■ **Material for the task**
* * *
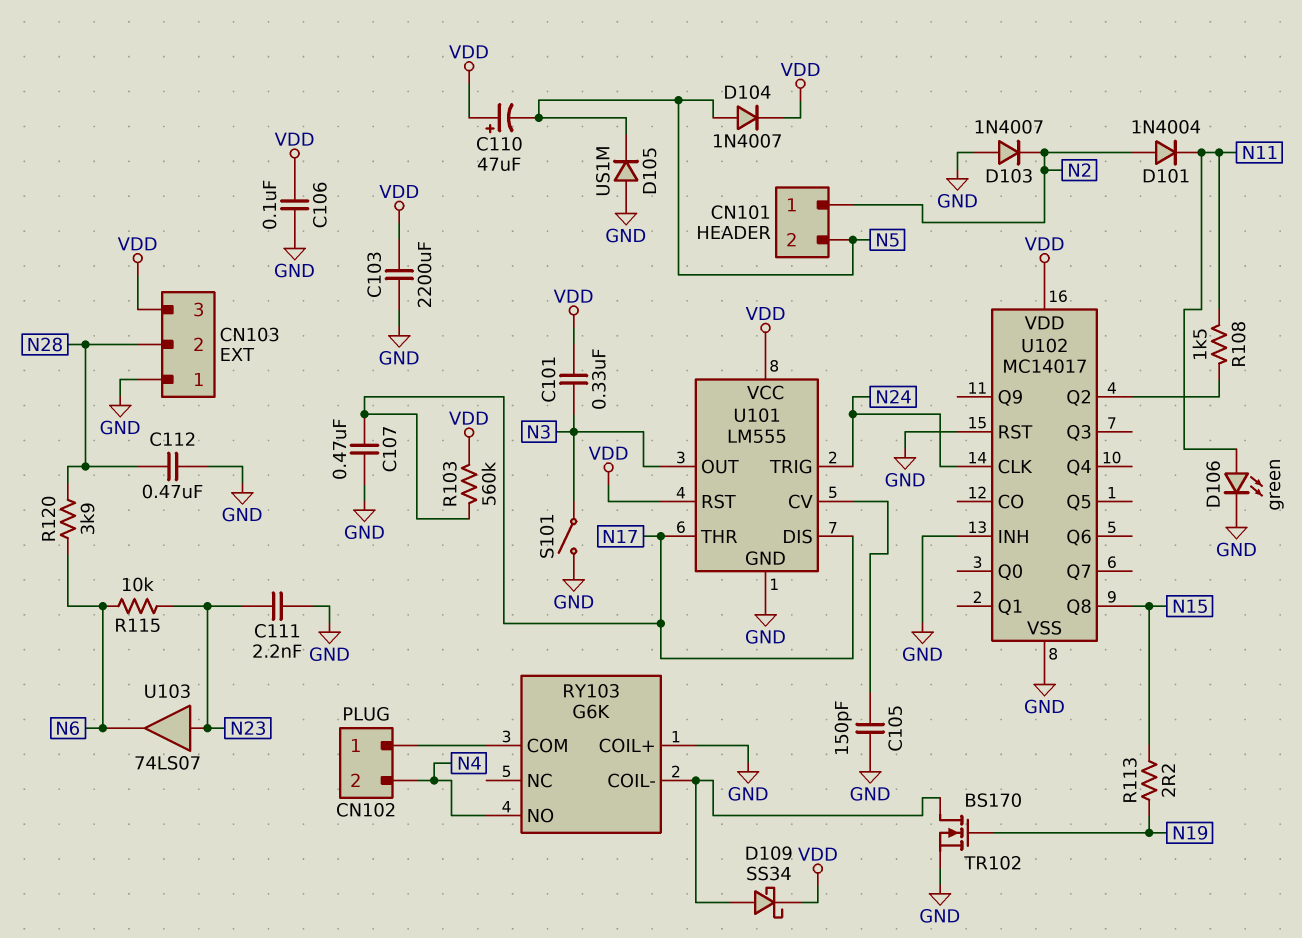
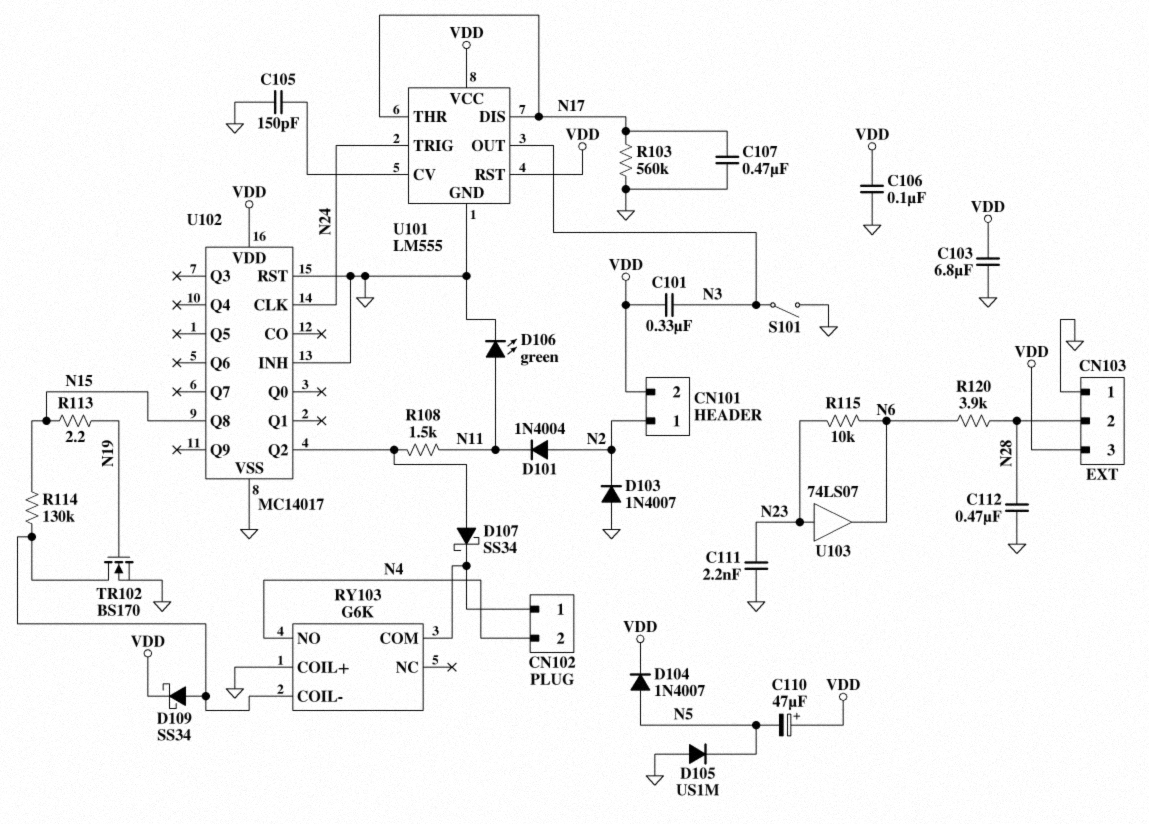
C103: 2200uF (GND, VDD) -> 6.8uF (GND, VDD)
CN101 pin 2: N5 -> VDD
D107: none -> schottky SS34 (A U102/Q2, K CN102/1)
R103: 560k (N17, VDD) -> 560k (GND, N17)
R114: none -> 130k (N15, RY103/COIL-)

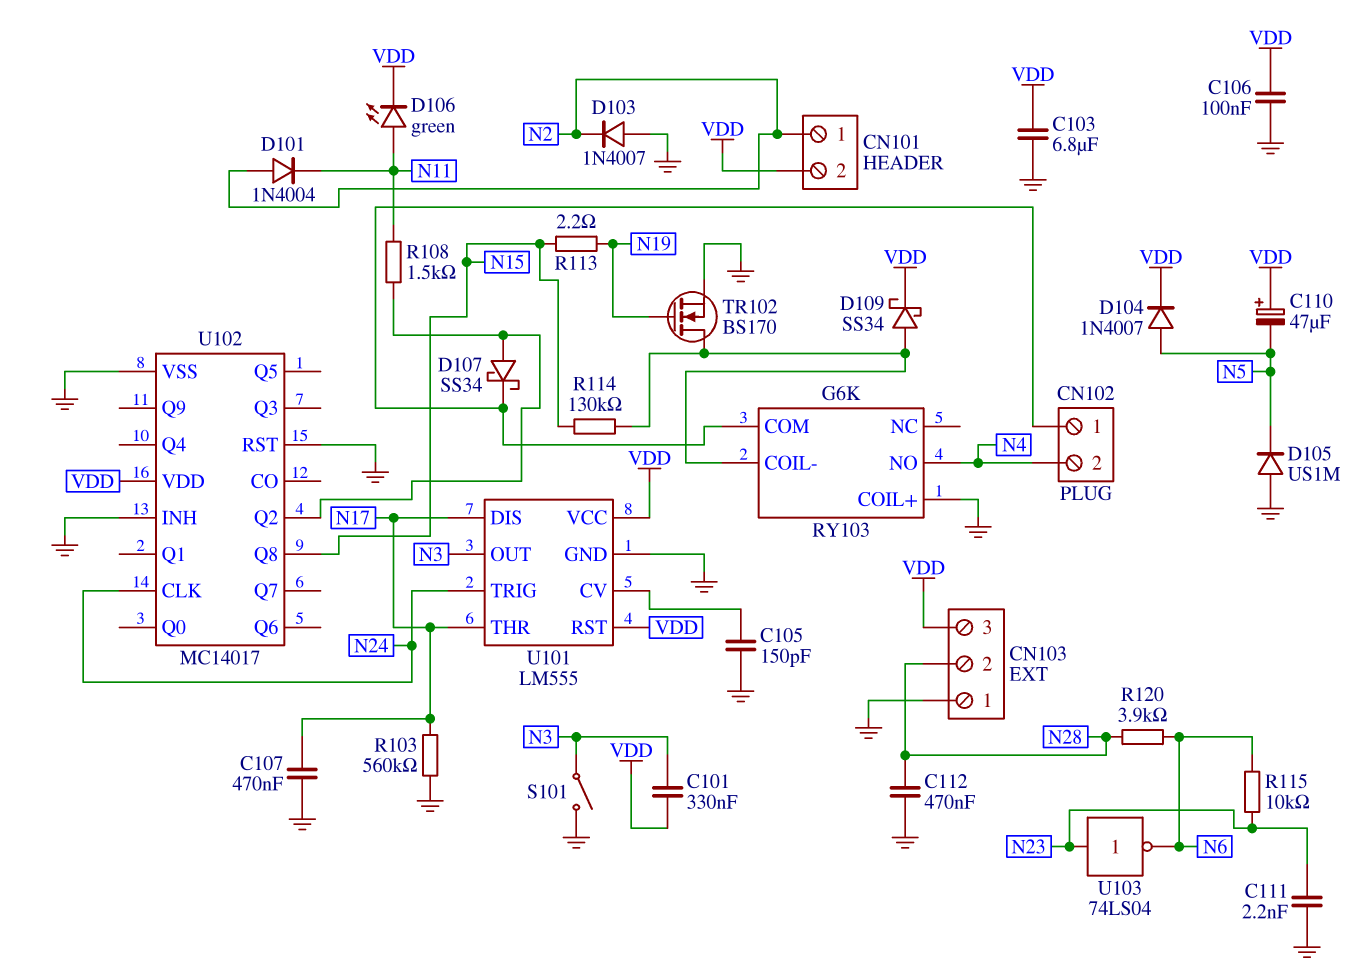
D106: LED green (A N11, K GND) -> LED green (A N11, K VDD)
U103: buffer 74LS07 (in N23, out N6) -> NOT 74LS04 (in N23, out N6)

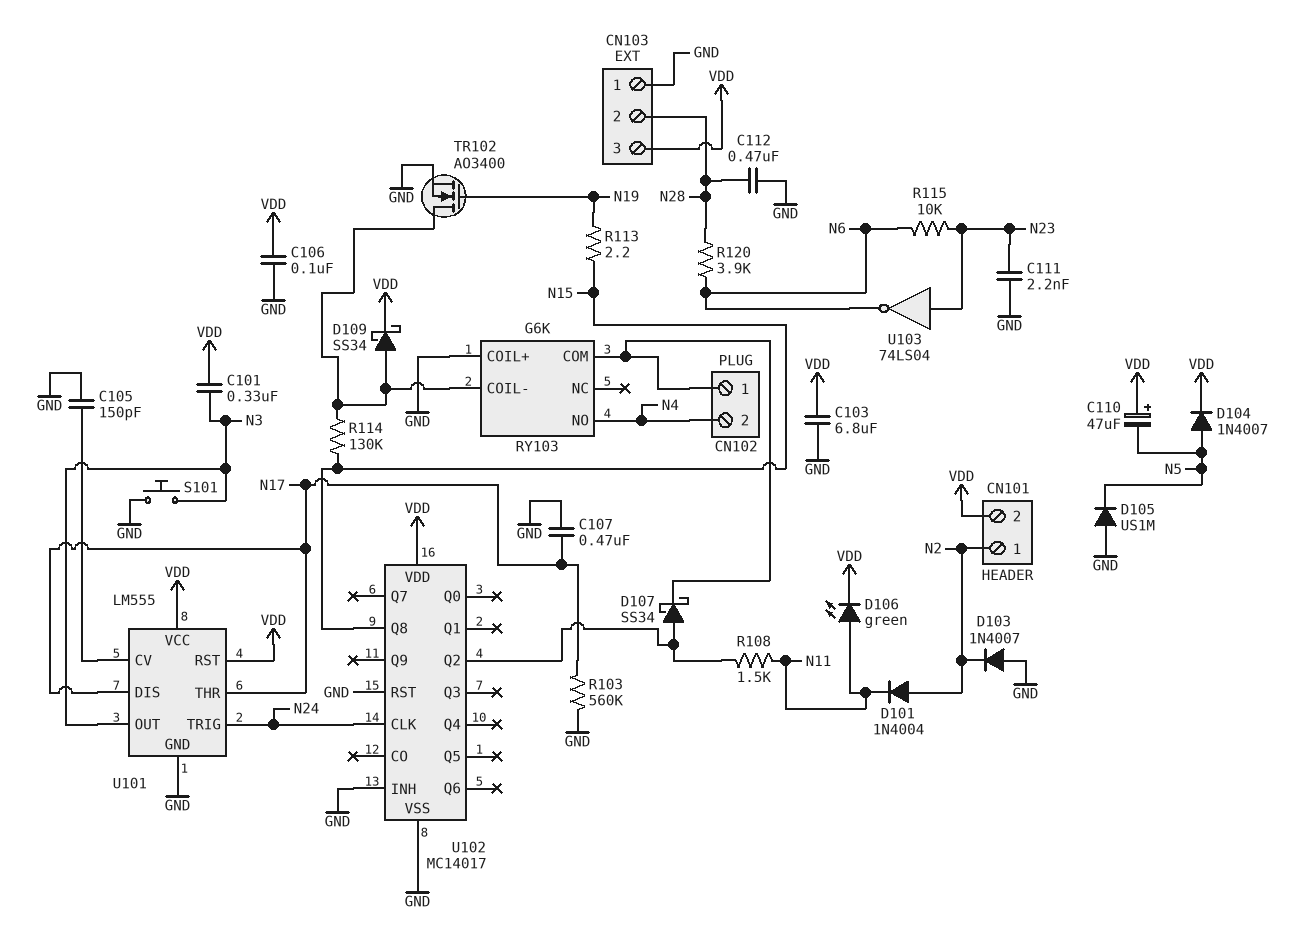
S101: switch (GND, N3) -> button (GND, N3)
TR102: NMOS BS170 (G N19, D RY103/COIL-, S GND) -> NMOS AO3400 (G N19, D RY103/COIL-, S GND)

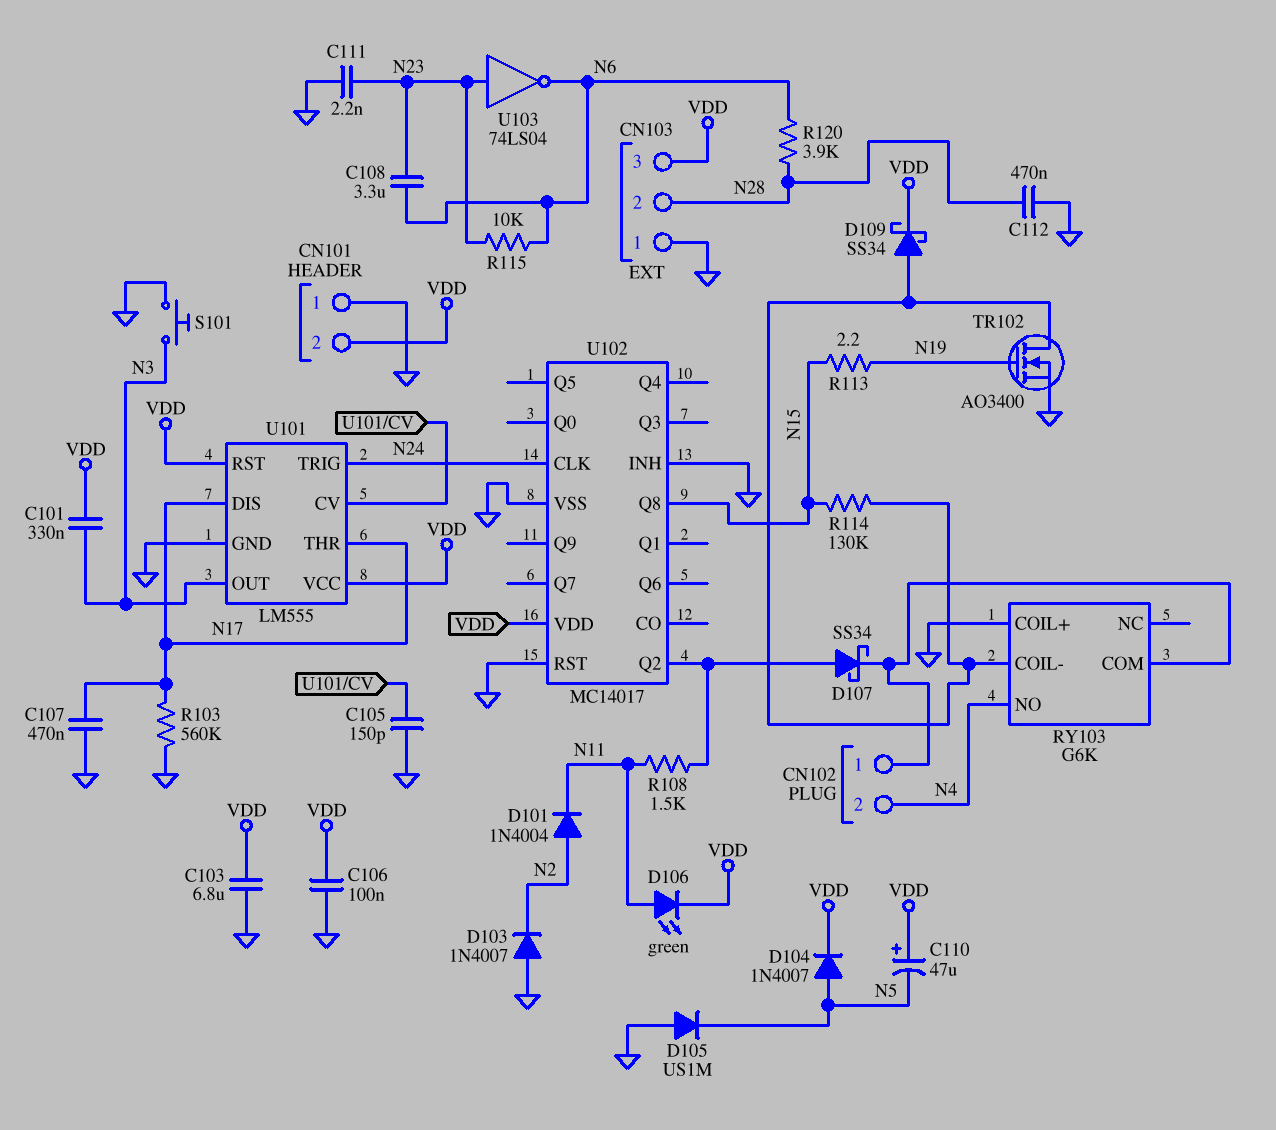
C108: none -> 3.3uF (N6, N23)
CN101 pin 1: N2 -> GND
* * *
■ **Assignment**
Work through the material above. Then report how many of its lines contain "none", and only that.

■ **Solution for this task**
3